• _WORK ORDER_
Your answer is the lines below, exactly, from the one that contains "moved | yellow_padlock" through the one that contains "brown_domino | (543,485)", both included.

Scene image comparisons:
::::::

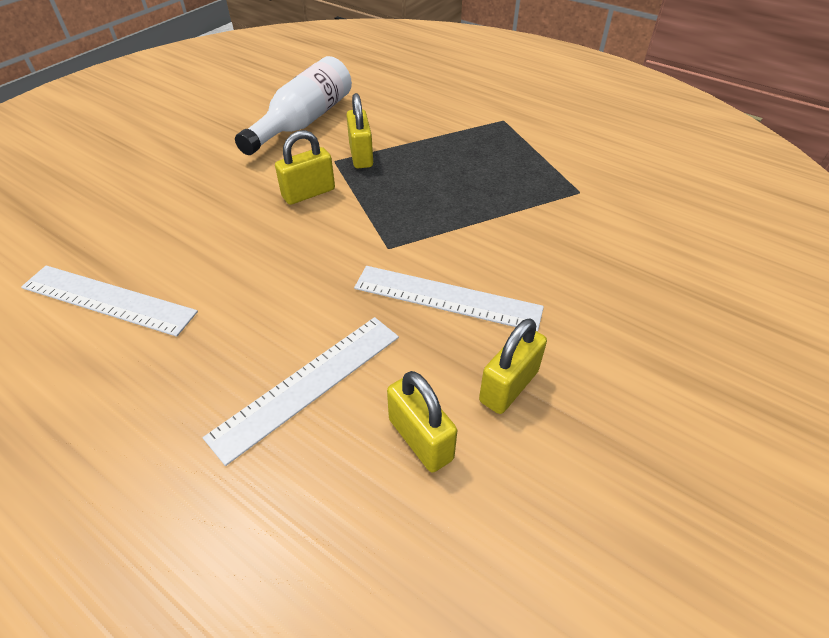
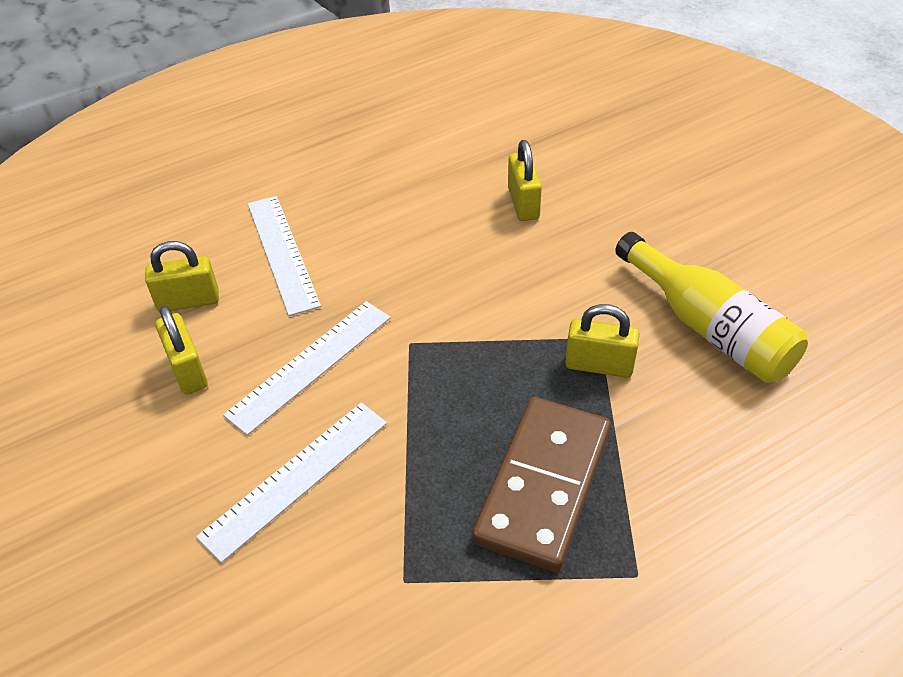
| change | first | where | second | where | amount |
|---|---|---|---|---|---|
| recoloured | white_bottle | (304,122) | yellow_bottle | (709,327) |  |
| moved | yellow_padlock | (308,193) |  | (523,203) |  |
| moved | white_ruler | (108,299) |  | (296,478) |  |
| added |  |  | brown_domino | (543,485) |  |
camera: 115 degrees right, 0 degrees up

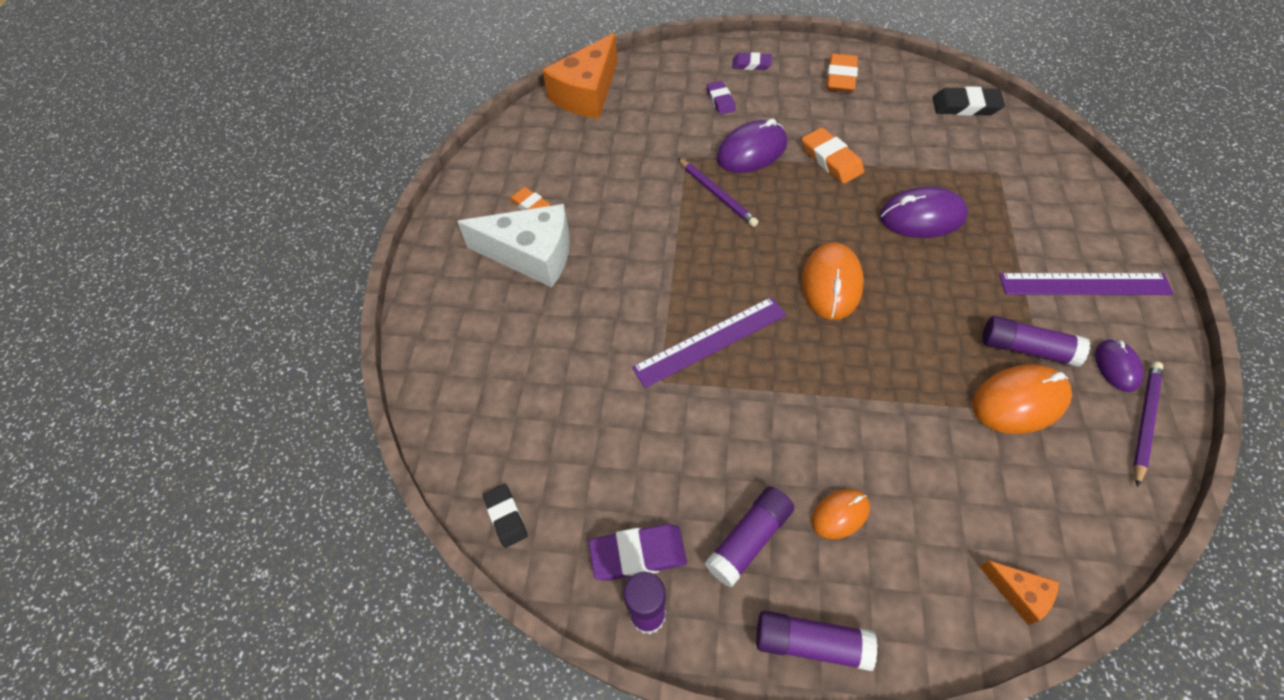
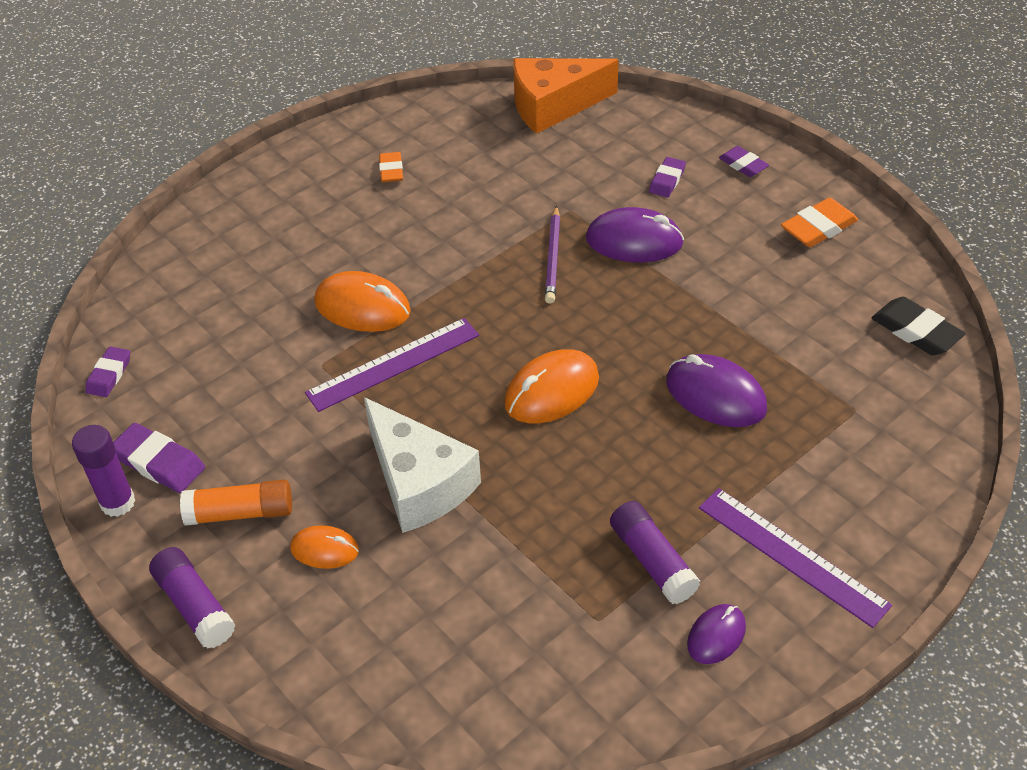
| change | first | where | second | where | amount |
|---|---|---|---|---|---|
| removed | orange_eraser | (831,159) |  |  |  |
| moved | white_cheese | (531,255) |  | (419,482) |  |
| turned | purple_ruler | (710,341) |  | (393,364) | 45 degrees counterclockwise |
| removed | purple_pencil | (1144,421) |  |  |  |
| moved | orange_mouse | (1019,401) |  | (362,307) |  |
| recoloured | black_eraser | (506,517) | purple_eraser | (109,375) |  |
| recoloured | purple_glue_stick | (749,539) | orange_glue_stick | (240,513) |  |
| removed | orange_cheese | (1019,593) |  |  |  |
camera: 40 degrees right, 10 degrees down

::::::

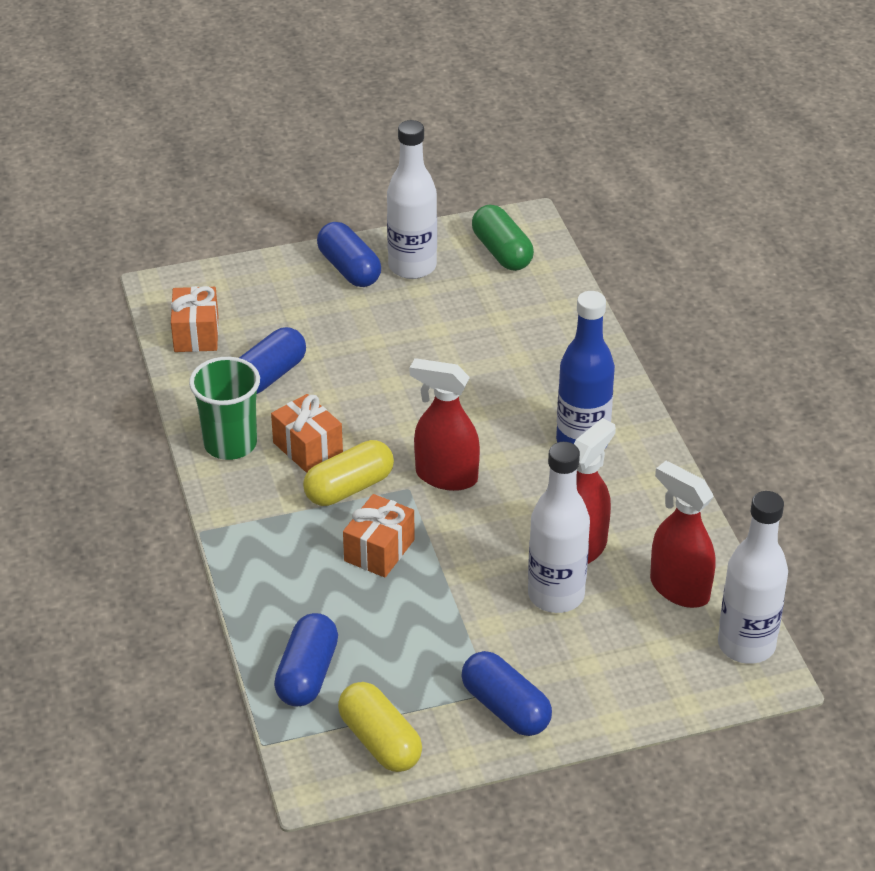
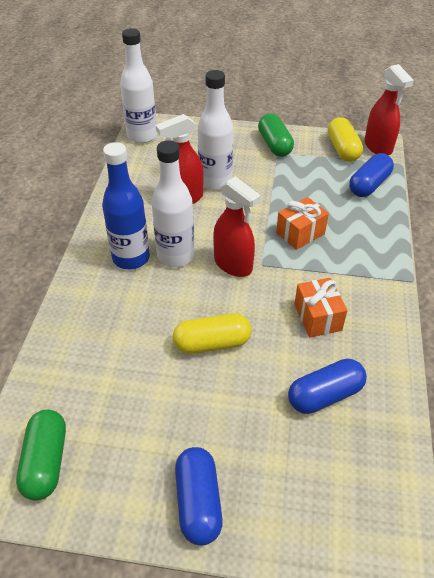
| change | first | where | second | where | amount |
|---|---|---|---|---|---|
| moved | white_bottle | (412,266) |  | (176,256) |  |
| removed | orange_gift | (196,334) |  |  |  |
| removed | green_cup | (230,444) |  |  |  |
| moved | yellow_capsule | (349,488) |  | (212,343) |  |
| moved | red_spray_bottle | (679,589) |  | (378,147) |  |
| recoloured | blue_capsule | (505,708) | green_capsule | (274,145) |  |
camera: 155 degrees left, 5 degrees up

::::::

• _WRITTEN ANSWER_
| moved | yellow_padlock | (308,193) |  | (523,203) |  |
| moved | white_ruler | (108,299) |  | (296,478) |  |
| added |  |  | brown_domino | (543,485) |  |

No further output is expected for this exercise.